### Assignment
Print the line that contains "camera: 40 degrees left, 20 degrees up" and every line that follows it in the data below, ending with the final line; include nothing else.

### Records for processing
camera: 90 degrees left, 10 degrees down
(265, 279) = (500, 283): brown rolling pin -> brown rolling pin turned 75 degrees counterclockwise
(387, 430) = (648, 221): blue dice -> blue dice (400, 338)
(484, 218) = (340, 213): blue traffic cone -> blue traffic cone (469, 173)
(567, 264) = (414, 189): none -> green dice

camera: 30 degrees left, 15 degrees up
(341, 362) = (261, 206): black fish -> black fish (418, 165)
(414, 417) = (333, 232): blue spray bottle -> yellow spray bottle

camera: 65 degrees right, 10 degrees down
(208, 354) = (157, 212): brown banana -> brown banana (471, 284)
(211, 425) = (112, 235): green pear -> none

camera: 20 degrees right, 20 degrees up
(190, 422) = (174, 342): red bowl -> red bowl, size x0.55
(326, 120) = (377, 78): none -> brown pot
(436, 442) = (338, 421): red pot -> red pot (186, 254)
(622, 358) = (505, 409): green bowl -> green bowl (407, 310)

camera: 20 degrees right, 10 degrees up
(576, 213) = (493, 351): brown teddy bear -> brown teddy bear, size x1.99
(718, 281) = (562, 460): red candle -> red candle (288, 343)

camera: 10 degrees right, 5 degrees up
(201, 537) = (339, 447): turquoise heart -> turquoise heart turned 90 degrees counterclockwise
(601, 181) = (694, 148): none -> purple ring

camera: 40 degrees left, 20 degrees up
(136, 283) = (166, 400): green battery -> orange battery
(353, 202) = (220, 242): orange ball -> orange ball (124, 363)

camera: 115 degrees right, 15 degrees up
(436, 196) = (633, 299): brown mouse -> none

### Response area
camera: 40 degrees left, 20 degrees up
(136, 283) = (166, 400): green battery -> orange battery
(353, 202) = (220, 242): orange ball -> orange ball (124, 363)

camera: 115 degrees right, 15 degrees up
(436, 196) = (633, 299): brown mouse -> none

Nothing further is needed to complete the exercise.